» **What you should do**
Copy out the whole listing exactly as written, leaving the pictures behind.

» **Material for this exercise**
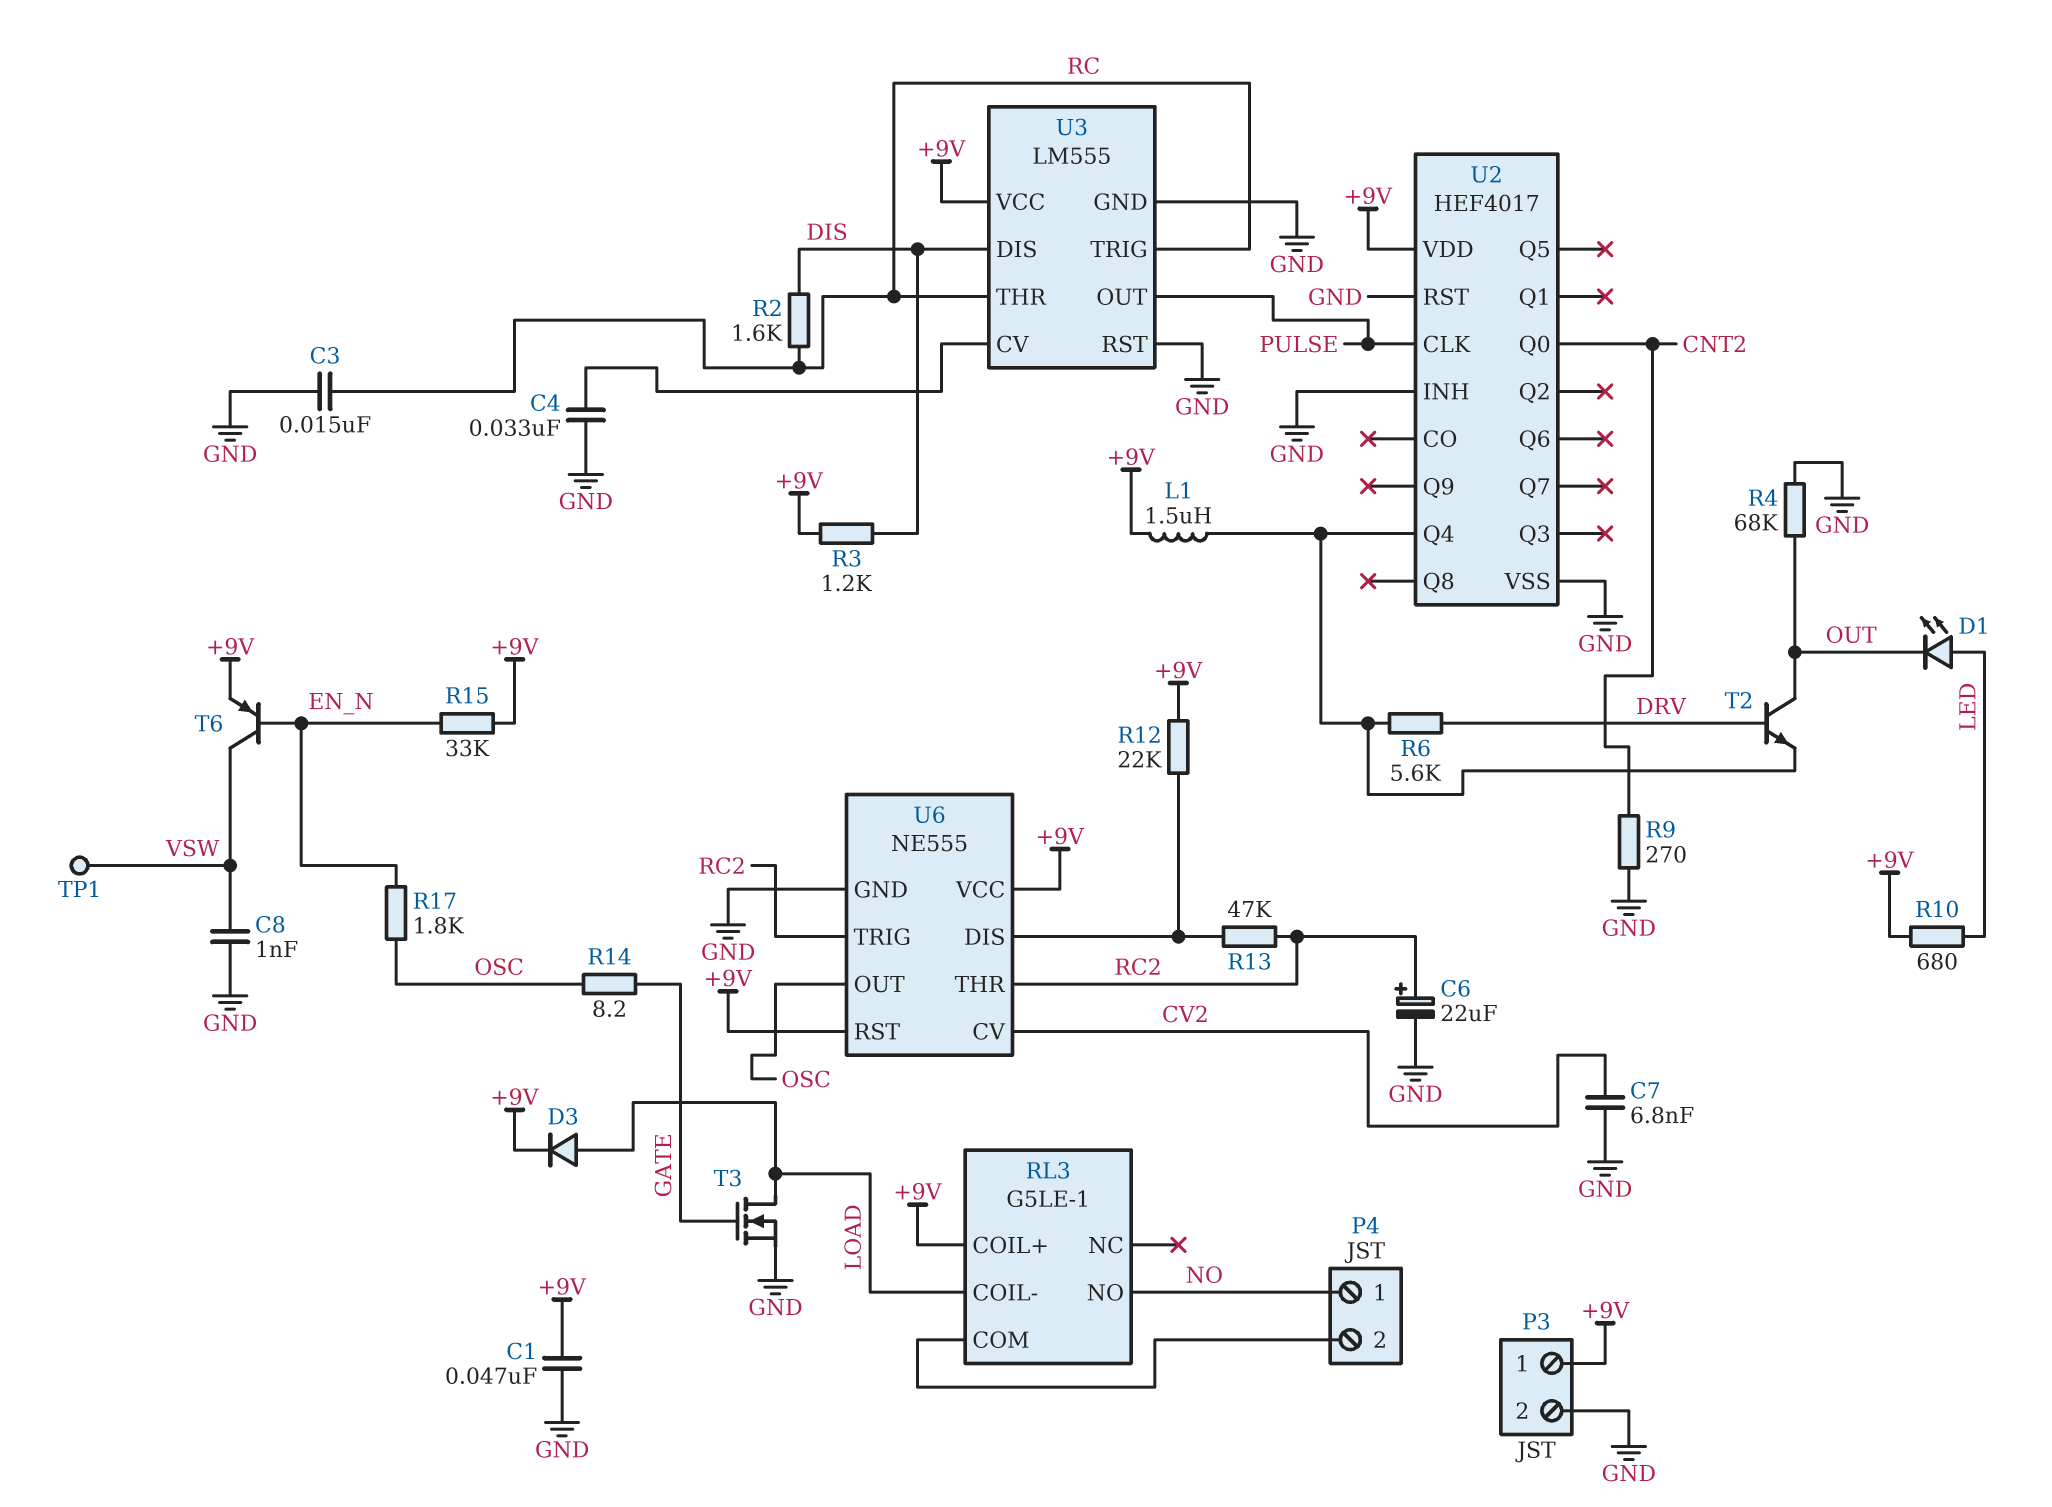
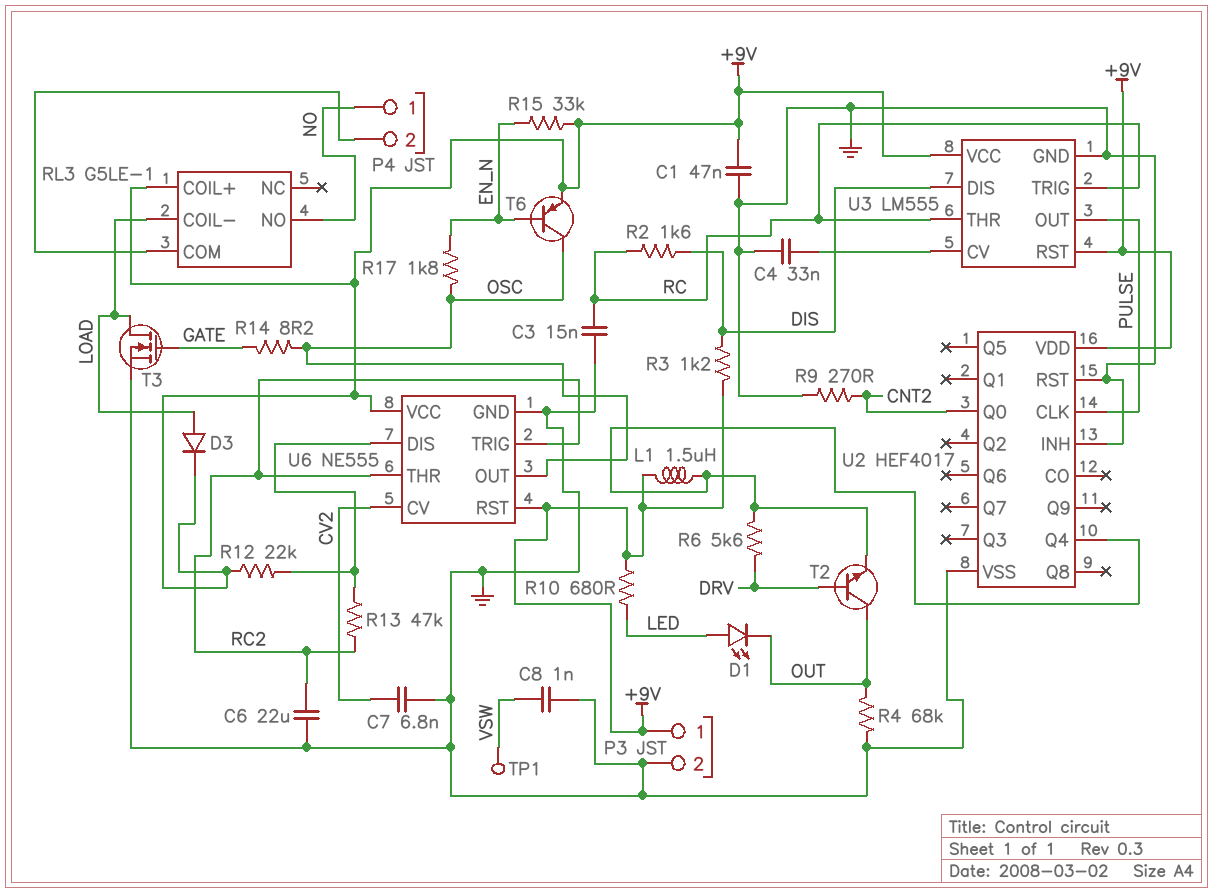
C6: 22uF (plus RC2, minus GND) -> 22uF (GND, RC2)
T6: PNP (B EN_N, C VSW, E +9V) -> PNP (B EN_N, C OSC, E +9V)
U3 pin RST: GND -> +9V

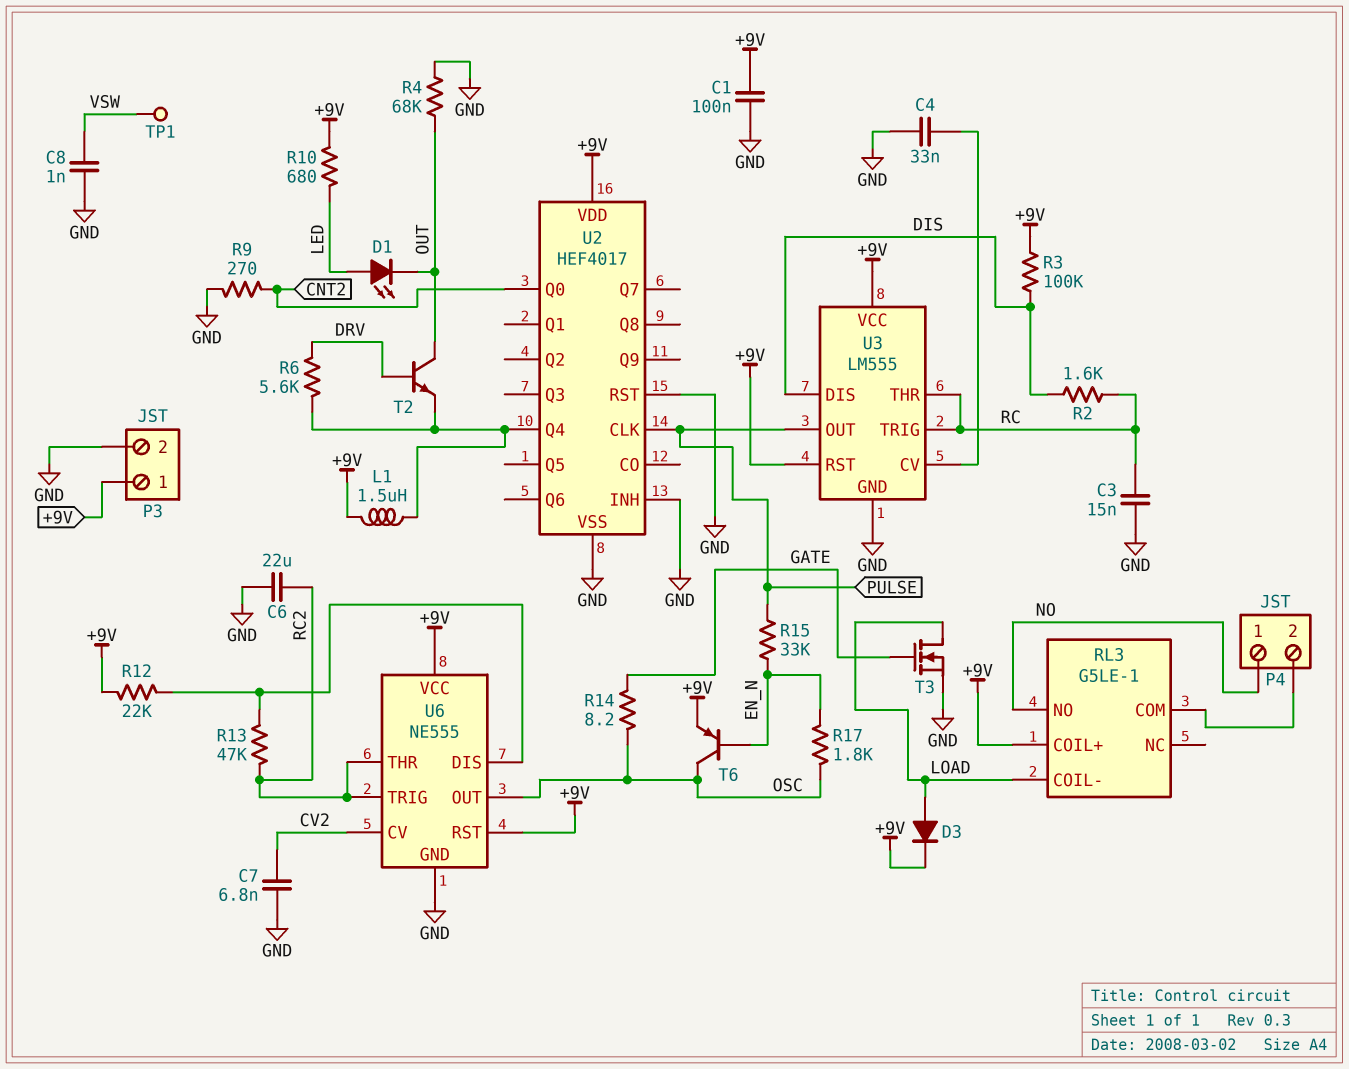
C1: 47nF (+9V, GND) -> 100nF (+9V, GND)
R3: 1.2k (+9V, DIS) -> 100k (+9V, DIS)
R15: 33k (+9V, EN_N) -> 33k (EN_N, PULSE)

» **Answer to the problem**
C6: 22uF (plus RC2, minus GND) -> 22uF (GND, RC2)
T6: PNP (B EN_N, C VSW, E +9V) -> PNP (B EN_N, C OSC, E +9V)
U3 pin RST: GND -> +9V

C1: 47nF (+9V, GND) -> 100nF (+9V, GND)
R3: 1.2k (+9V, DIS) -> 100k (+9V, DIS)
R15: 33k (+9V, EN_N) -> 33k (EN_N, PULSE)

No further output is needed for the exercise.